## ASSIGNMENT
Leaving out all pictures, return the records word for word.

## AVAILABLE DATA
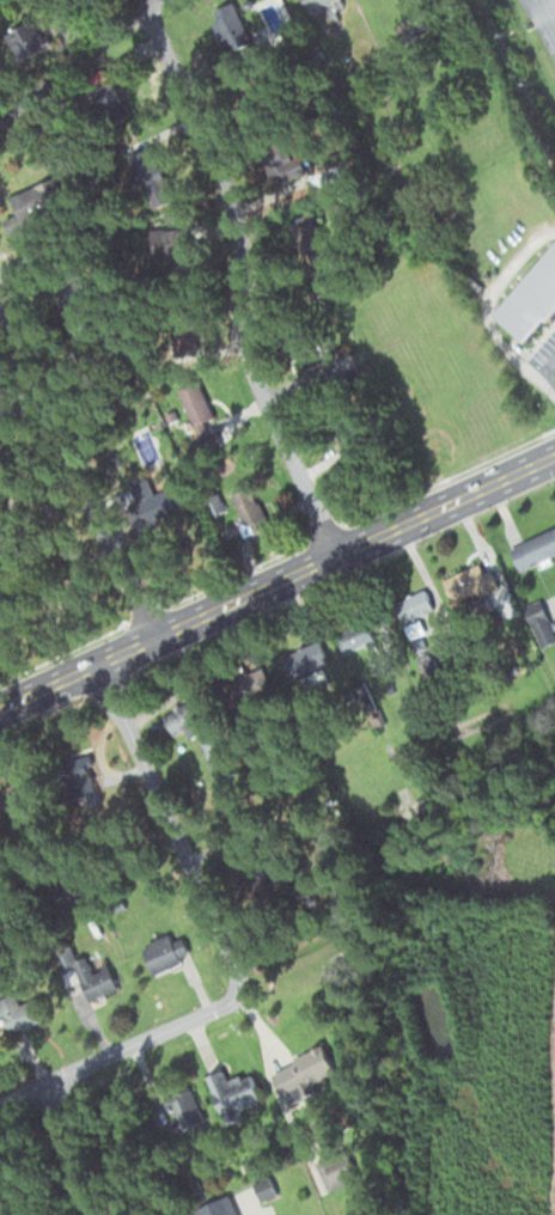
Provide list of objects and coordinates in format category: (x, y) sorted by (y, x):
road: (554, 0)
building: (315, 3)
building: (229, 25)
road: (77, 62)
building: (283, 162)
building: (36, 205)
building: (166, 244)
road: (238, 284)
building: (74, 294)
building: (531, 298)
building: (182, 335)
building: (199, 410)
road: (23, 422)
building: (210, 442)
road: (552, 460)
road: (75, 476)
building: (163, 500)
building: (248, 509)
building: (541, 544)
road: (277, 585)
building: (468, 586)
building: (413, 627)
building: (355, 638)
building: (427, 666)
building: (310, 670)
building: (185, 718)
building: (214, 750)
building: (363, 761)
building: (83, 778)
building: (411, 810)
road: (173, 835)
building: (93, 981)
building: (28, 1013)
road: (193, 1022)
building: (302, 1074)
building: (234, 1092)
building: (180, 1109)
road: (67, 1150)
building: (338, 1176)
building: (221, 1207)
road: (259, 1214)

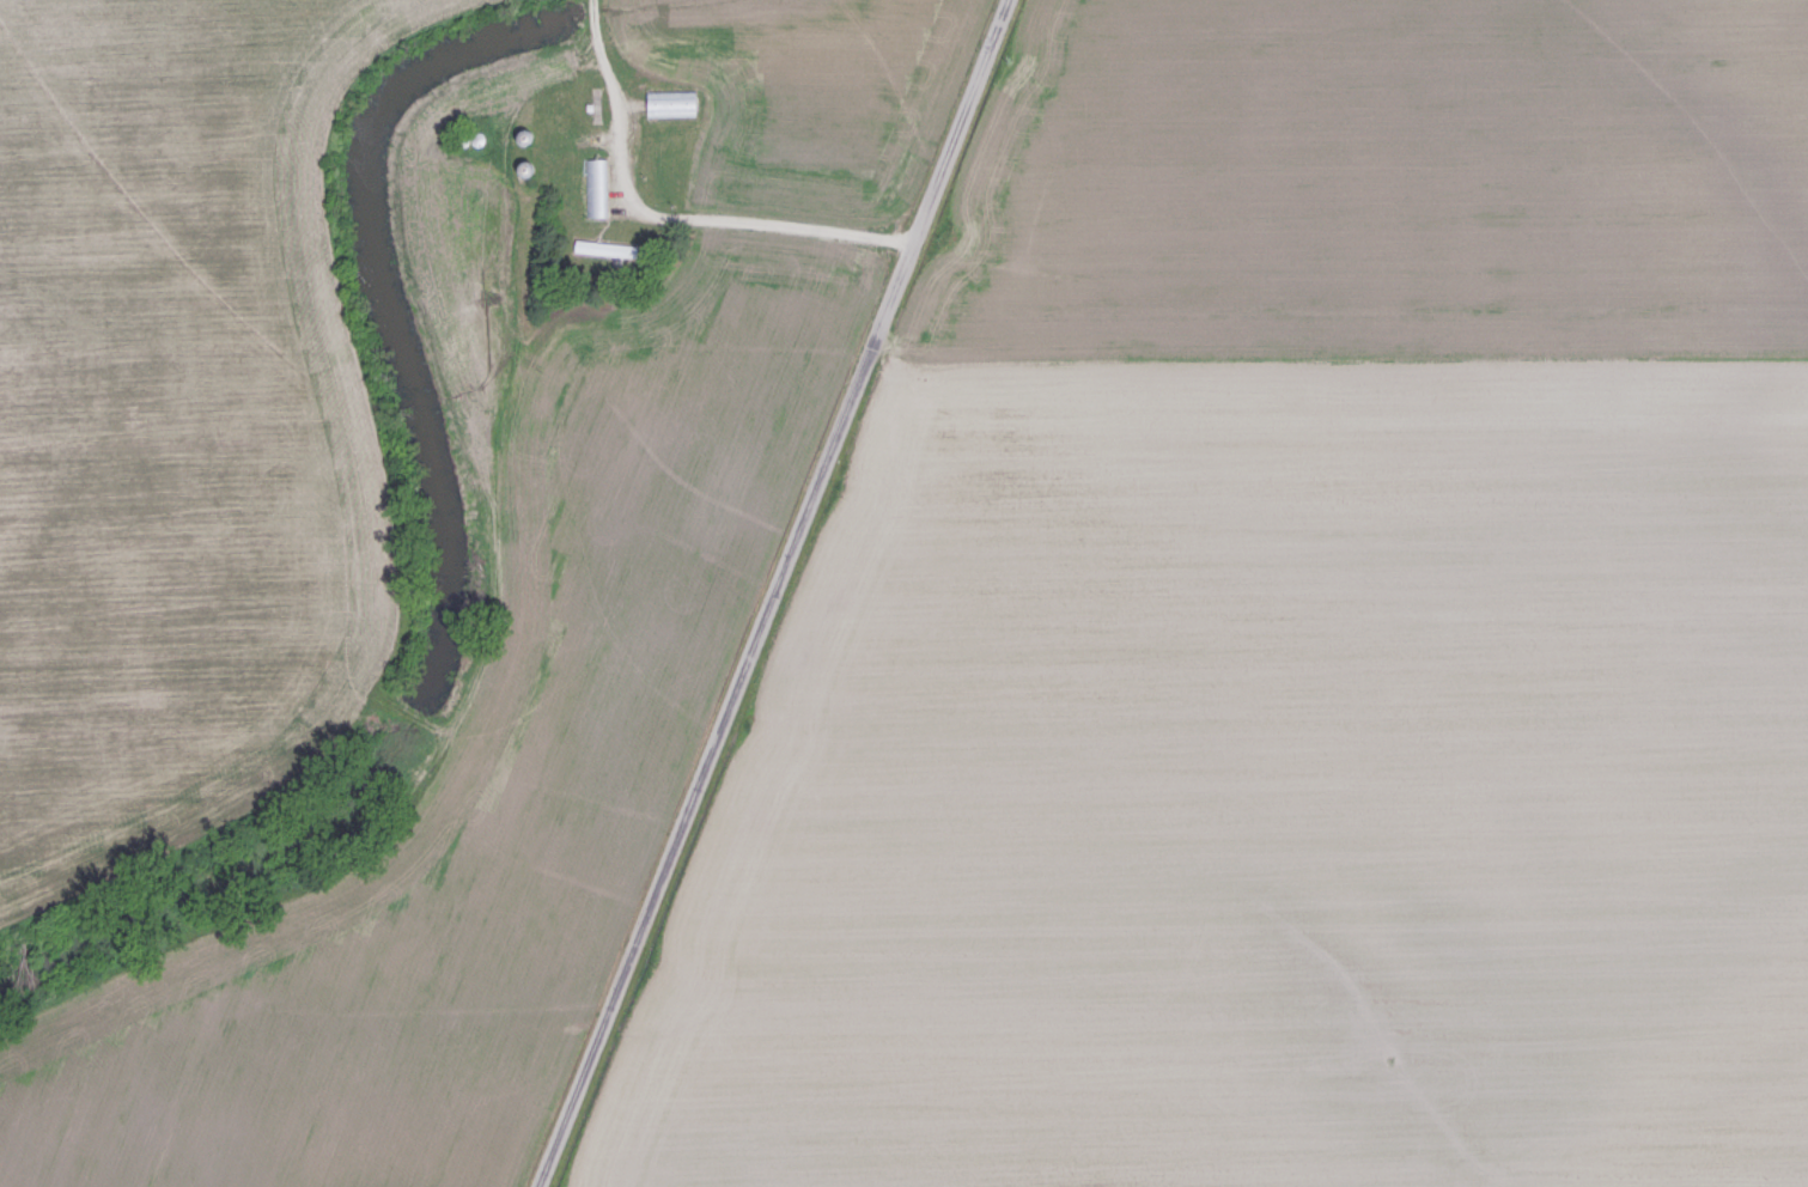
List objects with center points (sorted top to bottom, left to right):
building: (677, 102)
building: (530, 139)
building: (601, 188)
building: (611, 249)
road: (716, 593)

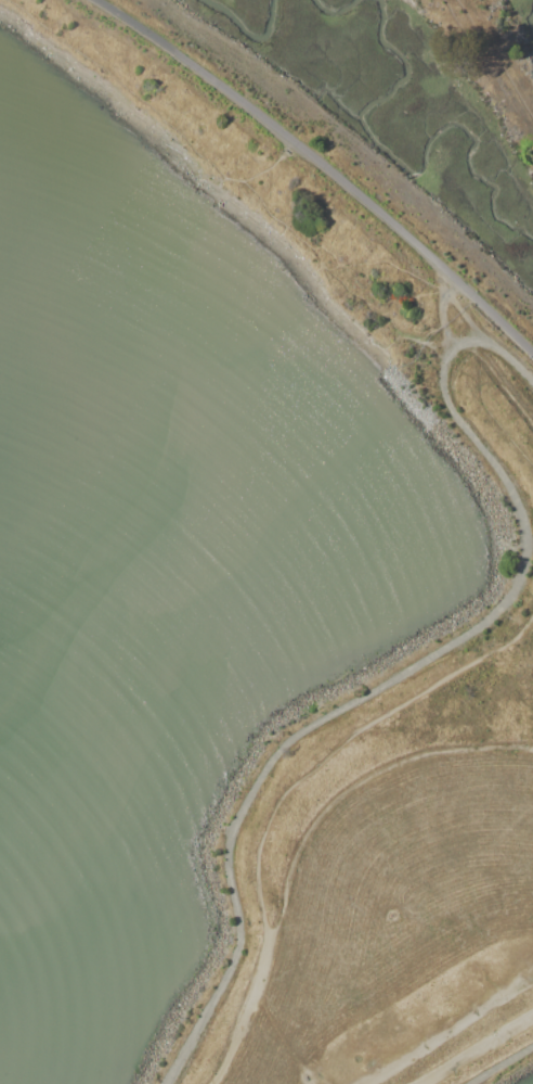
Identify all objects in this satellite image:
road: (319, 166)
road: (241, 184)
road: (482, 400)
park: (511, 542)
road: (402, 673)
road: (316, 765)
road: (356, 783)
road: (450, 1032)
road: (233, 1046)
road: (474, 1048)
road: (504, 1066)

## SOLUTION TO THIS TASK
Provide list of objects and coordinates in format category: (x, y) sorted by (y, x):
road: (554, 0)
building: (315, 3)
building: (229, 25)
road: (77, 62)
building: (283, 162)
building: (36, 205)
building: (166, 244)
road: (238, 284)
building: (74, 294)
building: (531, 298)
building: (182, 335)
building: (199, 410)
road: (23, 422)
building: (210, 442)
road: (552, 460)
road: (75, 476)
building: (163, 500)
building: (248, 509)
building: (541, 544)
road: (277, 585)
building: (468, 586)
building: (413, 627)
building: (355, 638)
building: (427, 666)
building: (310, 670)
building: (185, 718)
building: (214, 750)
building: (363, 761)
building: (83, 778)
building: (411, 810)
road: (173, 835)
building: (93, 981)
building: (28, 1013)
road: (193, 1022)
building: (302, 1074)
building: (234, 1092)
building: (180, 1109)
road: (67, 1150)
building: (338, 1176)
building: (221, 1207)
road: (259, 1214)

List objects with center points (sorted top to bottom, left to right):
building: (677, 102)
building: (530, 139)
building: (601, 188)
building: (611, 249)
road: (716, 593)

Identify all objects in this satellite image:
road: (319, 166)
road: (241, 184)
road: (482, 400)
park: (511, 542)
road: (402, 673)
road: (316, 765)
road: (356, 783)
road: (450, 1032)
road: (233, 1046)
road: (474, 1048)
road: (504, 1066)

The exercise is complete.